Task directions:
Copy the listing exactly, leaving out every picture.
*** Exercise data Section Begins ***
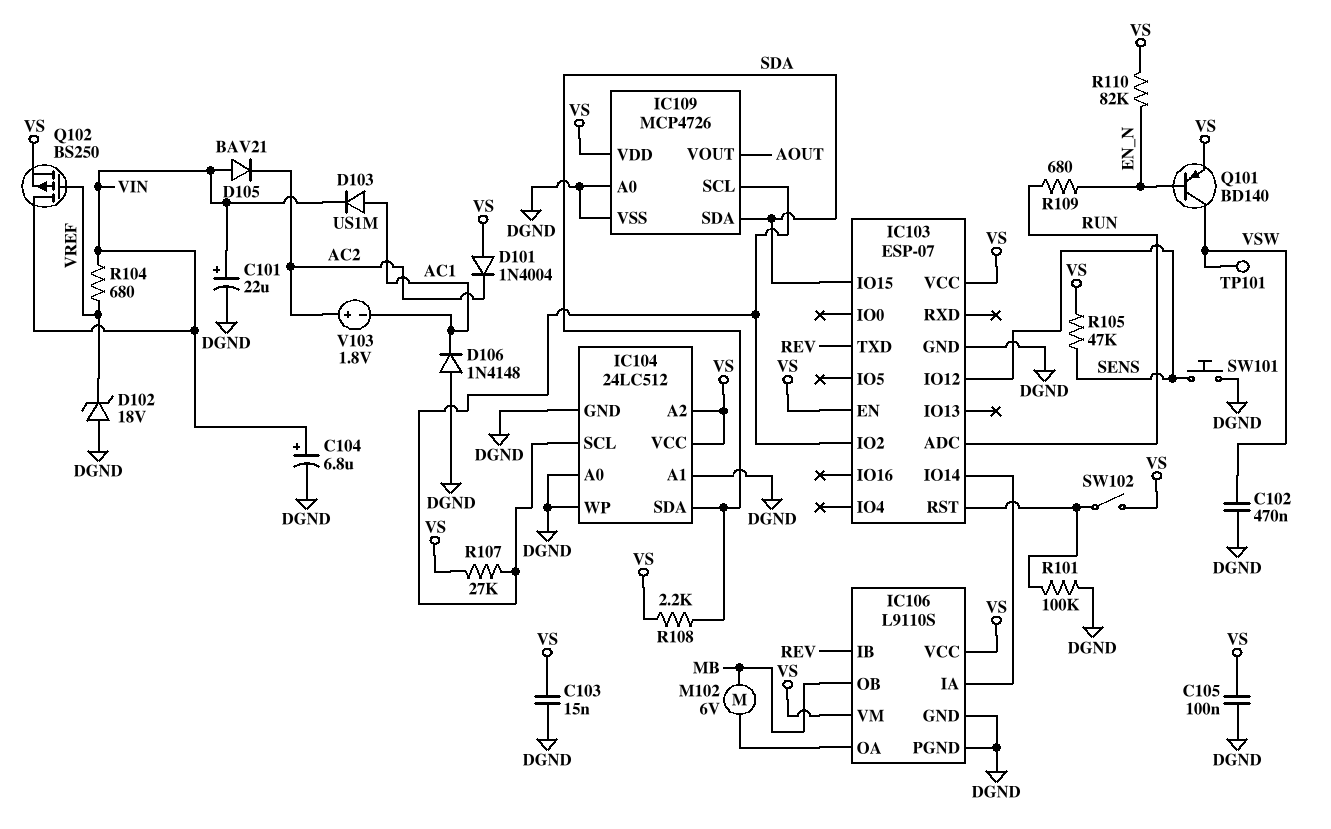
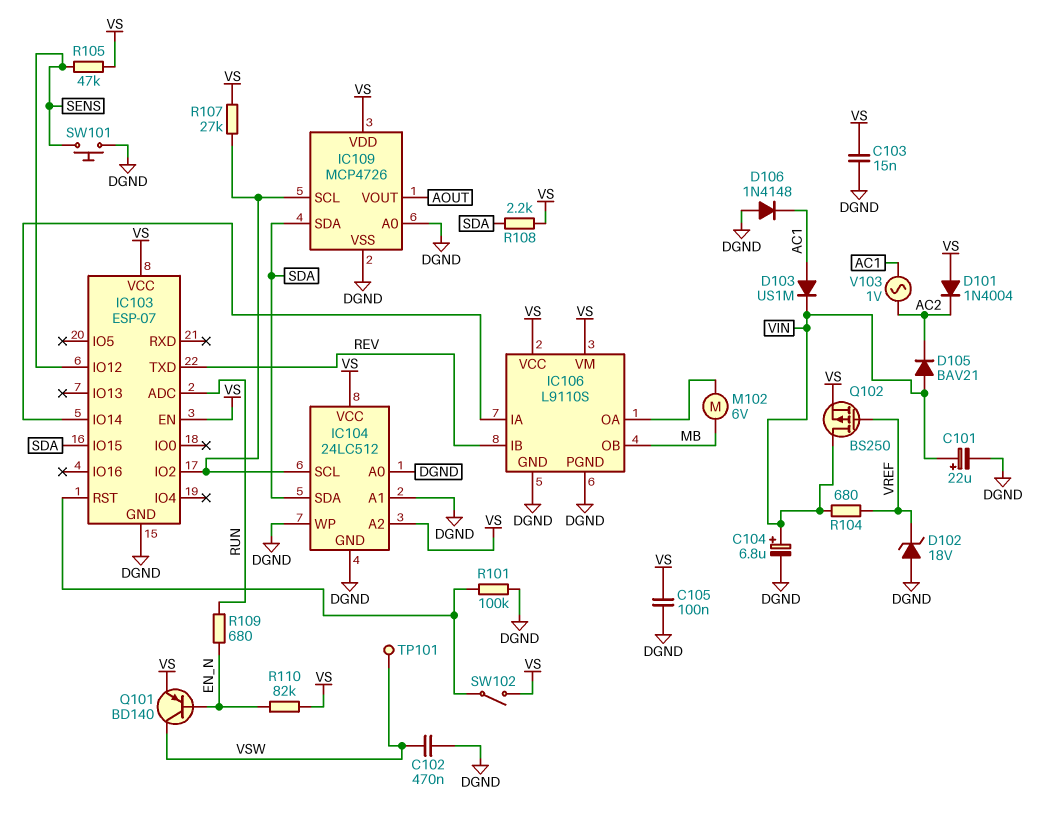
V103: 1.8V (plus AC2, minus AC1) -> AC 1V (AC1, AC2)

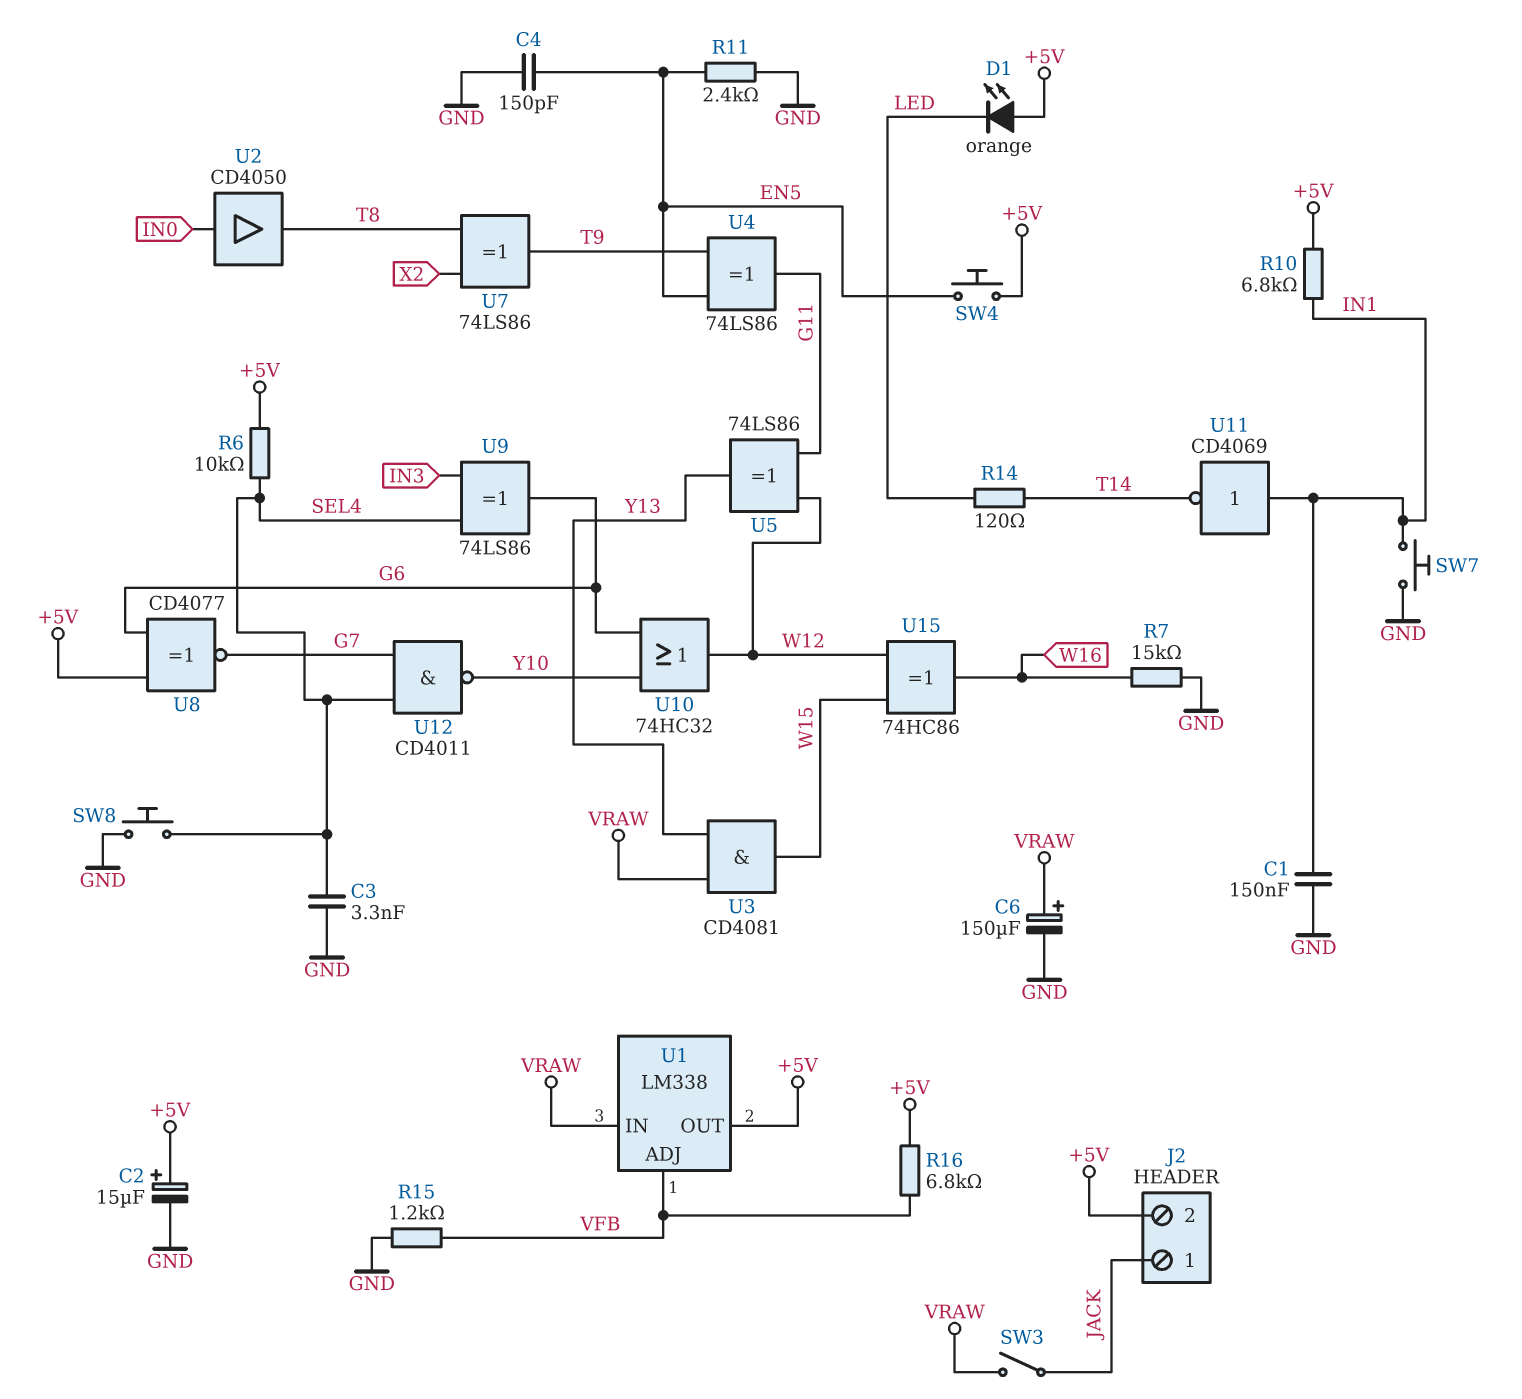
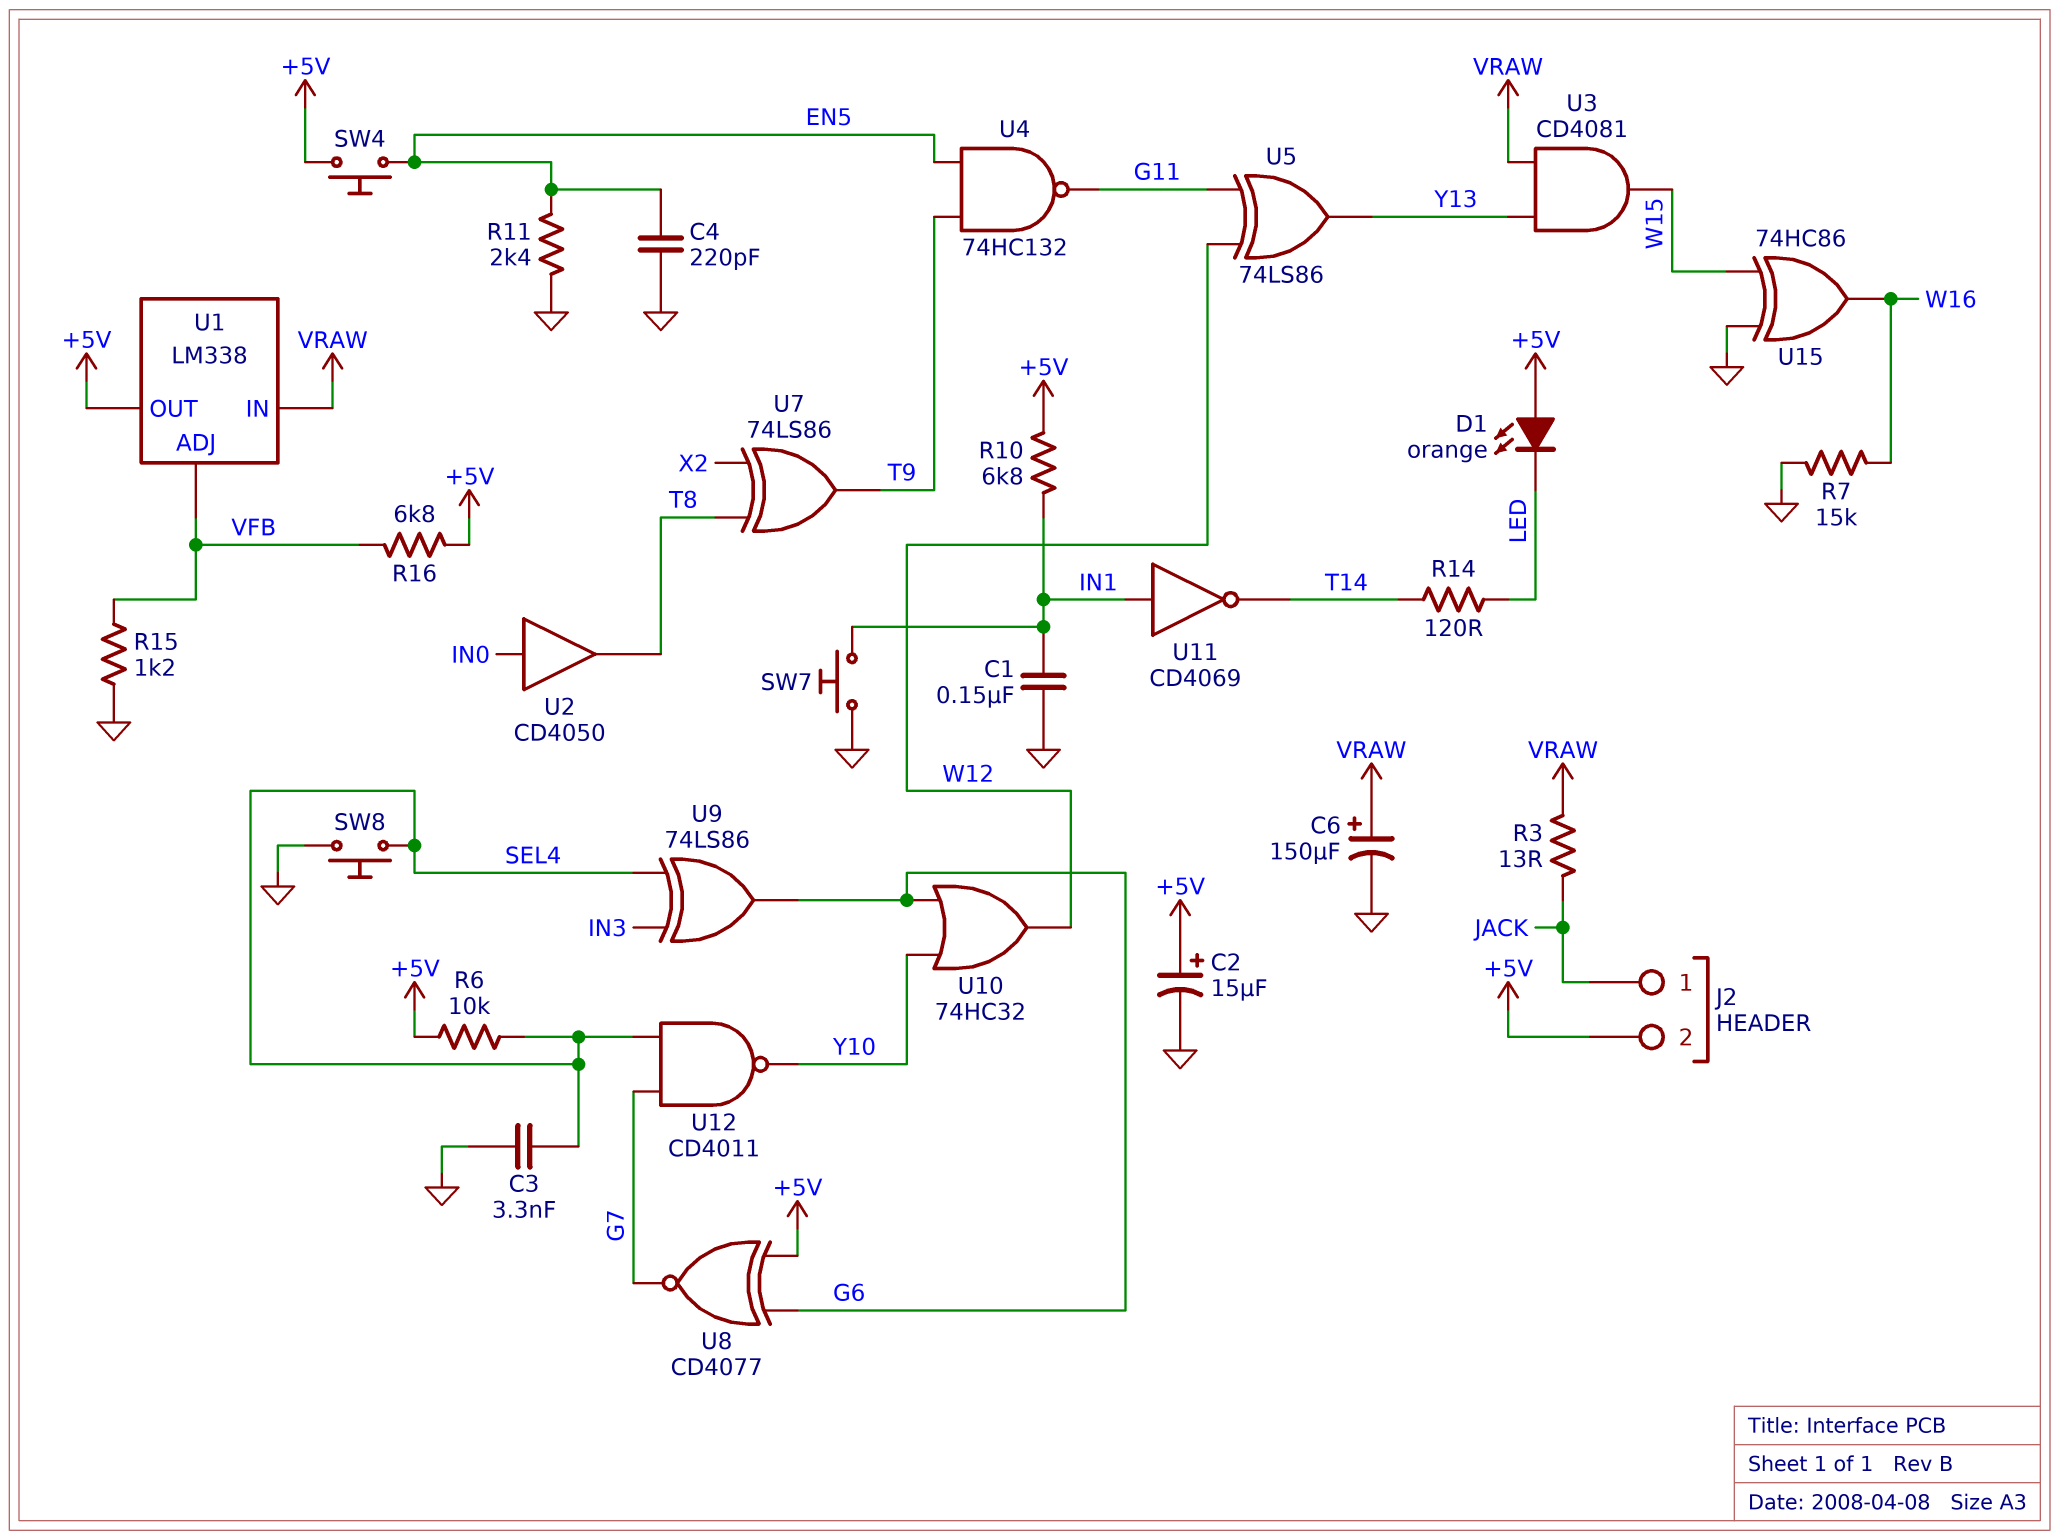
C4: 150pF (EN5, GND) -> 220pF (EN5, GND)
R3: none -> 13 (JACK, VRAW)
SW3: switch (JACK, VRAW) -> none
U4: XOR 74LS86 (in EN5, in T9, out G11) -> NAND 74HC132 (in EN5, in T9, out G11)
U15: XOR 74HC86 (in W12, in W15, out W16) -> XOR 74HC86 (in GND, in W15, out W16)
*** Exercise data Section Ends ***
Answer to this task:
V103: 1.8V (plus AC2, minus AC1) -> AC 1V (AC1, AC2)

C4: 150pF (EN5, GND) -> 220pF (EN5, GND)
R3: none -> 13 (JACK, VRAW)
SW3: switch (JACK, VRAW) -> none
U4: XOR 74LS86 (in EN5, in T9, out G11) -> NAND 74HC132 (in EN5, in T9, out G11)
U15: XOR 74HC86 (in W12, in W15, out W16) -> XOR 74HC86 (in GND, in W15, out W16)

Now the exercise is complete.